BEGIN
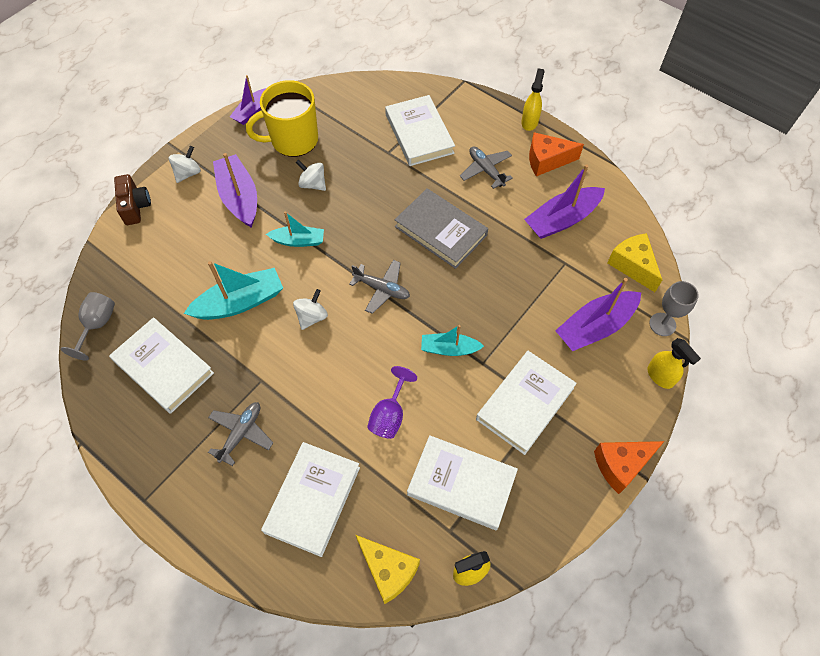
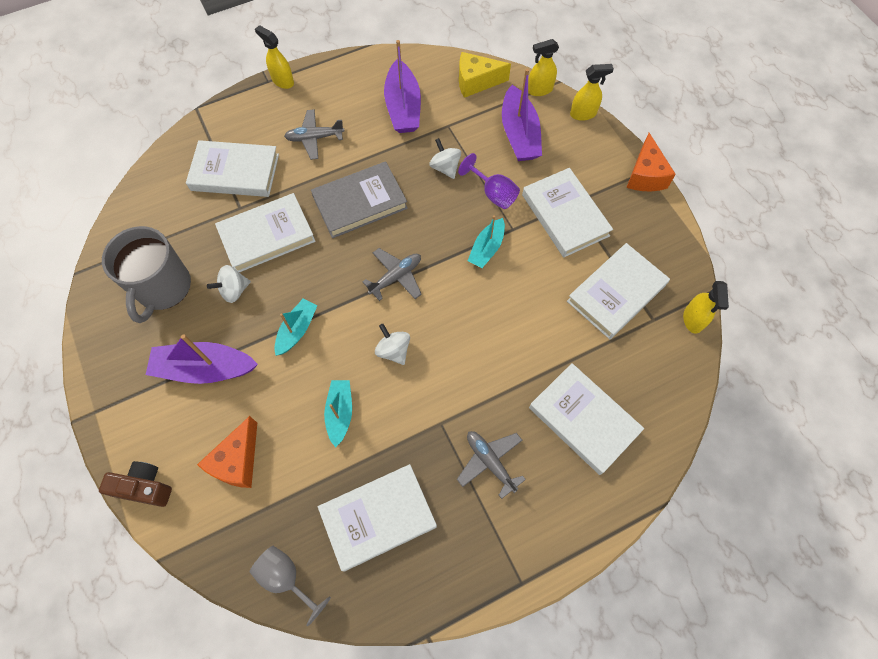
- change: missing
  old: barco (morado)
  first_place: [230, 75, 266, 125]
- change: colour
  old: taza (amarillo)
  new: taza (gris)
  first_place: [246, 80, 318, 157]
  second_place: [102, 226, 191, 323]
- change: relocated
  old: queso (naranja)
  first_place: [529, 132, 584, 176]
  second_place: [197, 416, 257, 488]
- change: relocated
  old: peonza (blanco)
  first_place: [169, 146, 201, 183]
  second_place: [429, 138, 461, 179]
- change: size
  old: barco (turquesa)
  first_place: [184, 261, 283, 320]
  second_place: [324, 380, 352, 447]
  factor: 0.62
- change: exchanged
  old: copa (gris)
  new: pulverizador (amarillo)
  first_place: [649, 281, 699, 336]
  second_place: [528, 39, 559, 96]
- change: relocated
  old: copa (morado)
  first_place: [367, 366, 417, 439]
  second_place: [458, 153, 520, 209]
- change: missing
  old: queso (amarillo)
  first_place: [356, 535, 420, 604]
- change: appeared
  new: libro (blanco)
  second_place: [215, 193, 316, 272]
END
WHAT IS EXPECTED
Go through the entries above and copy out every line that includes the word "barco".

WRITTEN SOLUTION
  old: barco (morado)
  old: barco (turquesa)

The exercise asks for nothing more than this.